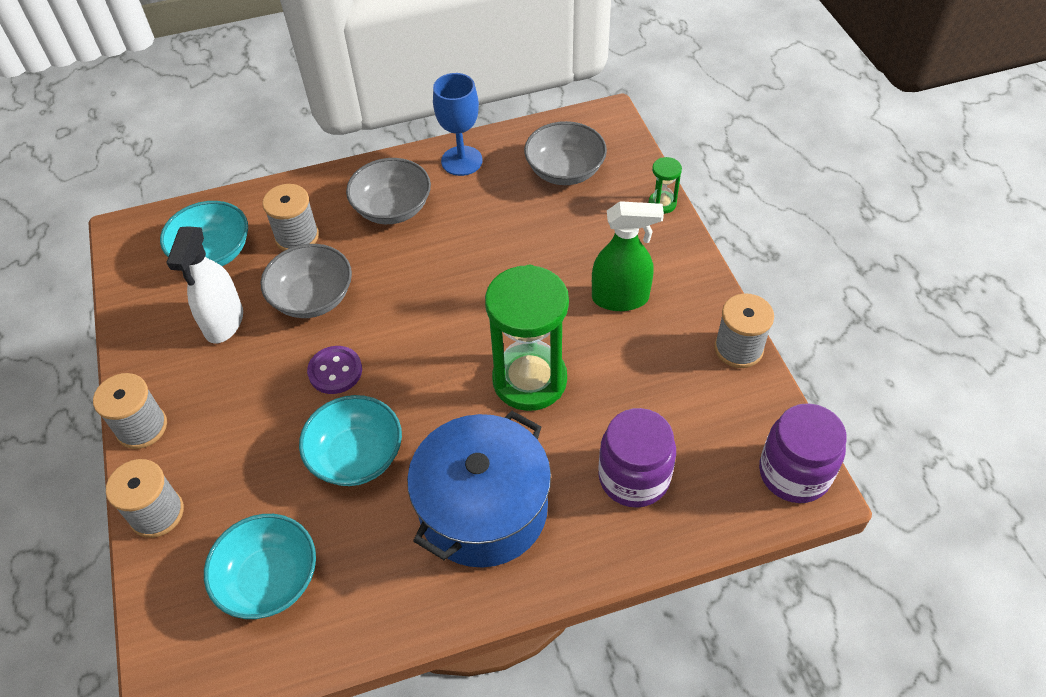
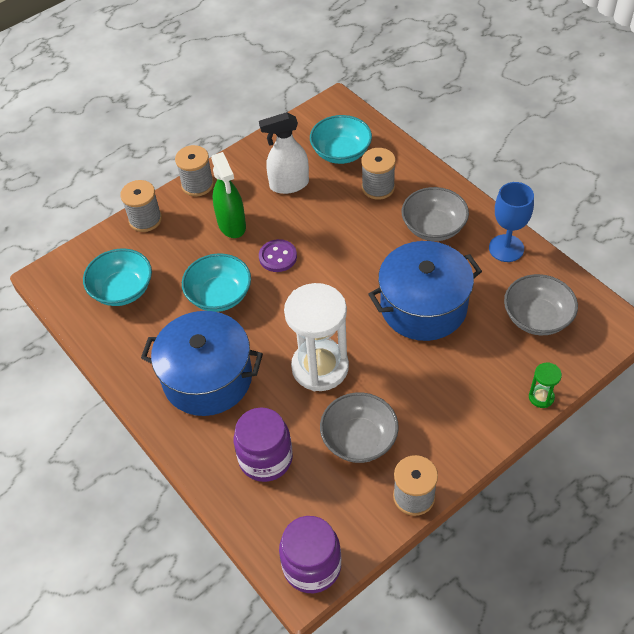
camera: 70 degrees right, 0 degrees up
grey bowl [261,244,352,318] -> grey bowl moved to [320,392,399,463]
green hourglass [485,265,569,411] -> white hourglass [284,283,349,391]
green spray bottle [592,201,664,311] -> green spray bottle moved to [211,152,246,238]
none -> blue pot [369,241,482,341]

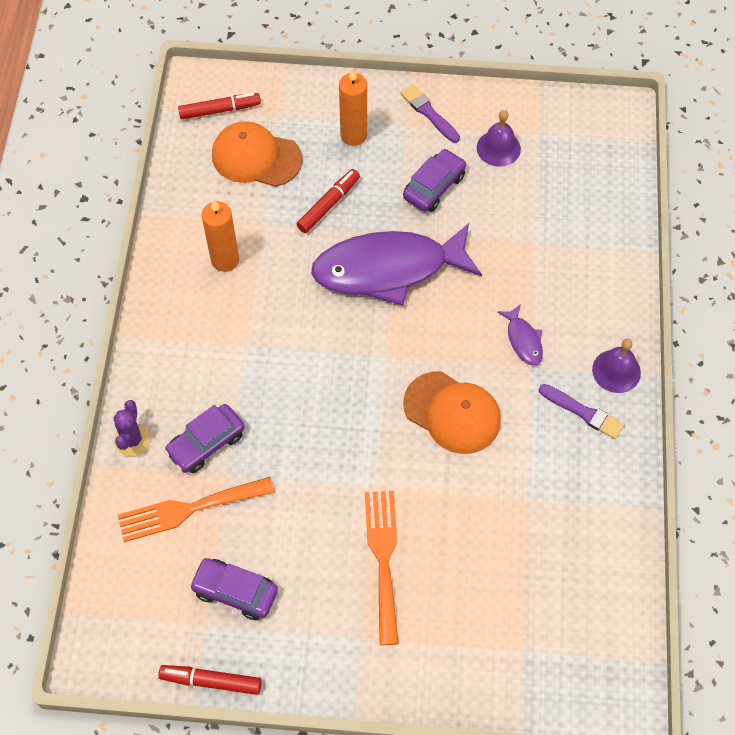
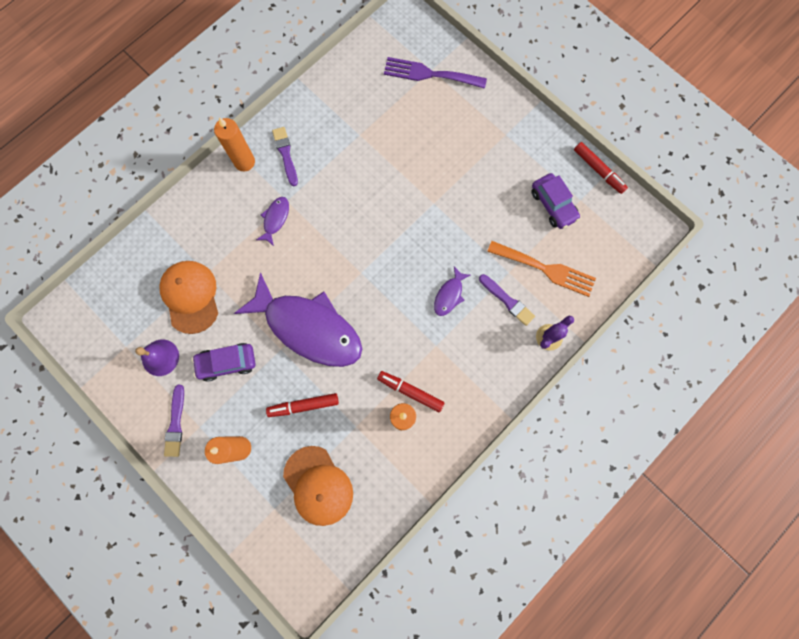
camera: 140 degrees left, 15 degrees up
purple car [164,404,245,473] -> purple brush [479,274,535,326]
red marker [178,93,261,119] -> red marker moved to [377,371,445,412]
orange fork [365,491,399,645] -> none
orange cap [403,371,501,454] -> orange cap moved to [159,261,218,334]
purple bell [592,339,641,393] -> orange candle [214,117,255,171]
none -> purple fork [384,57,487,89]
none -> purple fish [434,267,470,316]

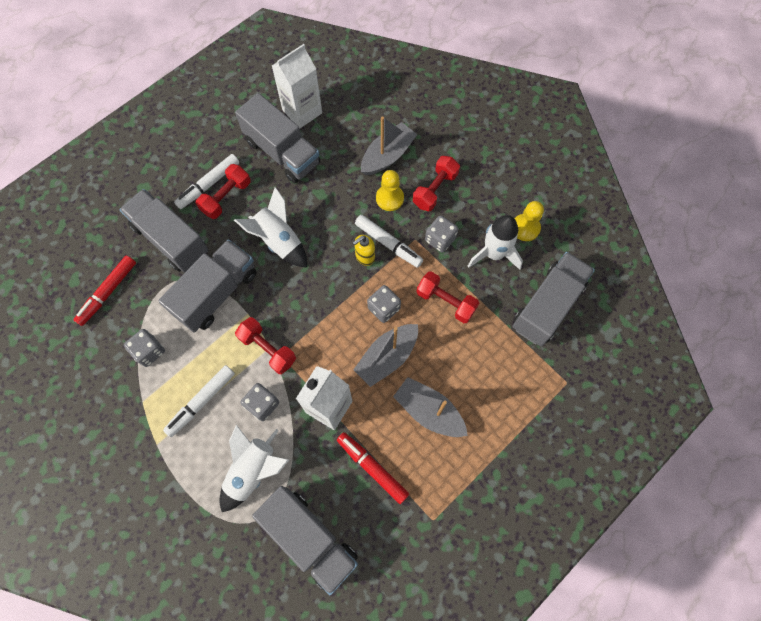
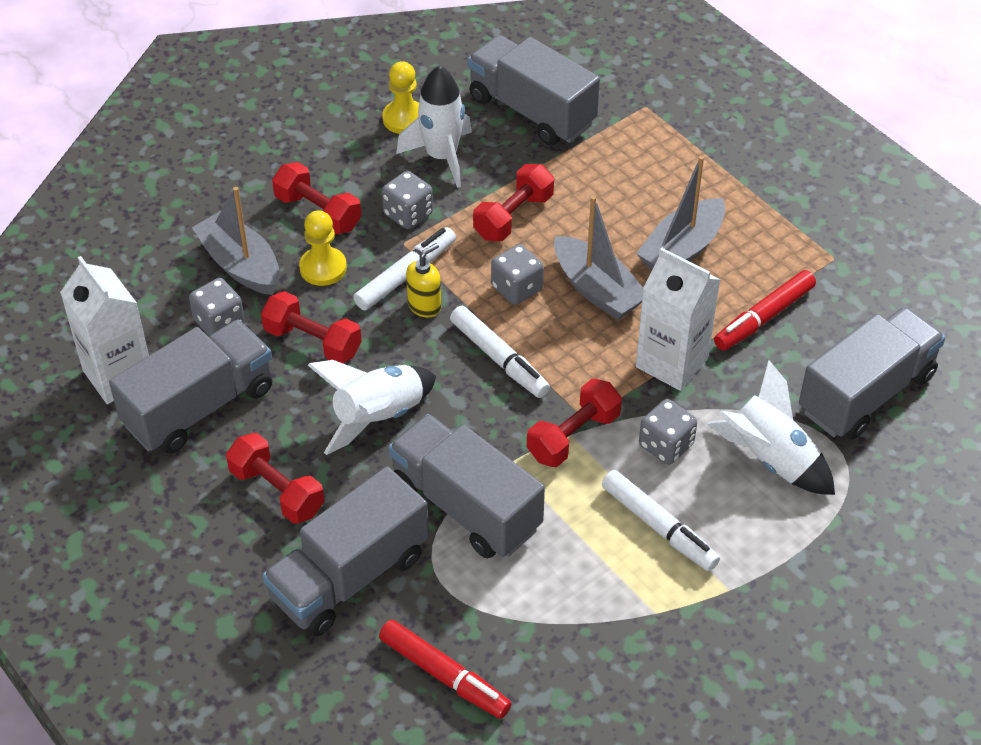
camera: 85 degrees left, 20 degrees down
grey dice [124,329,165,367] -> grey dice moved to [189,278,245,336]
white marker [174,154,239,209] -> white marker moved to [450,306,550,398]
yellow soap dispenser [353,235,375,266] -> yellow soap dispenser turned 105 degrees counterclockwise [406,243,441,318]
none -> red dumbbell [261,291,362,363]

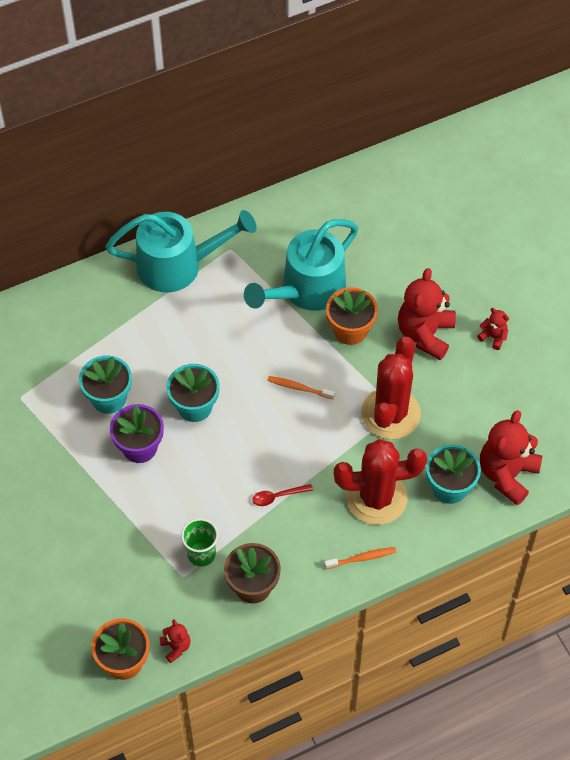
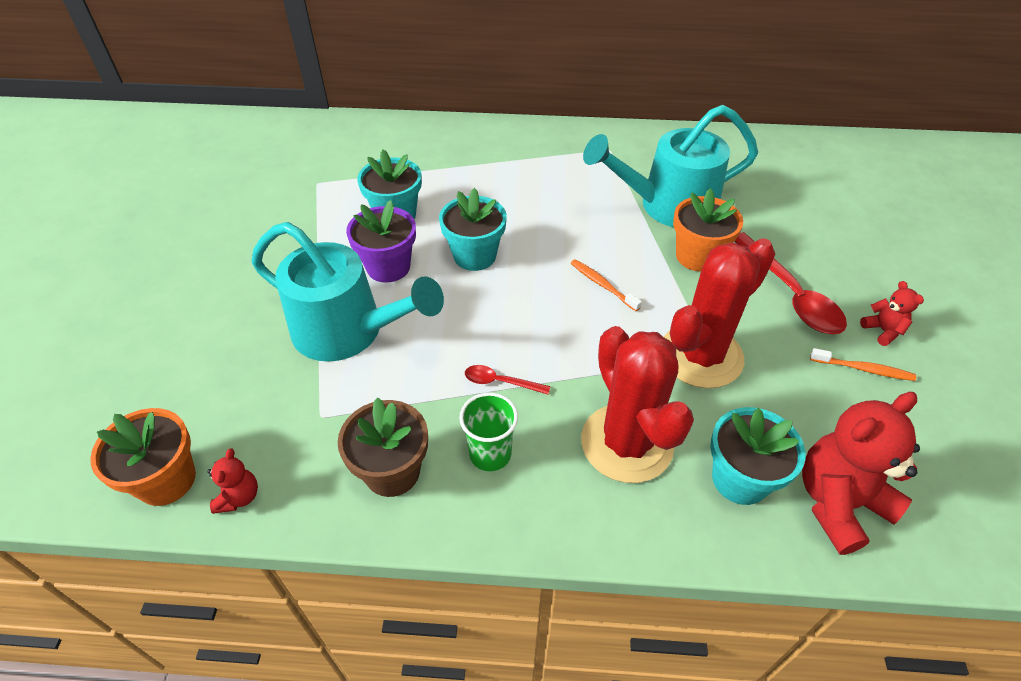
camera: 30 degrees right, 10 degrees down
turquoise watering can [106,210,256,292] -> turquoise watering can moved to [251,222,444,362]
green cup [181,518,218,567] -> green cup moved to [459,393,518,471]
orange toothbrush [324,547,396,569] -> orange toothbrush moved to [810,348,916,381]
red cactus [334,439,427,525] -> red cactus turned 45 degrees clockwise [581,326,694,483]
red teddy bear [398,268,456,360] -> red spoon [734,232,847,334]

_ _ _ _

**ACTION ITEM:** Word for word, restate the lines from the one holding "green cup [181,518,218,567]" to the last line of the records.

**REPLY TO THE EXERCISE:**
green cup [181,518,218,567] -> green cup moved to [459,393,518,471]
orange toothbrush [324,547,396,569] -> orange toothbrush moved to [810,348,916,381]
red cactus [334,439,427,525] -> red cactus turned 45 degrees clockwise [581,326,694,483]
red teddy bear [398,268,456,360] -> red spoon [734,232,847,334]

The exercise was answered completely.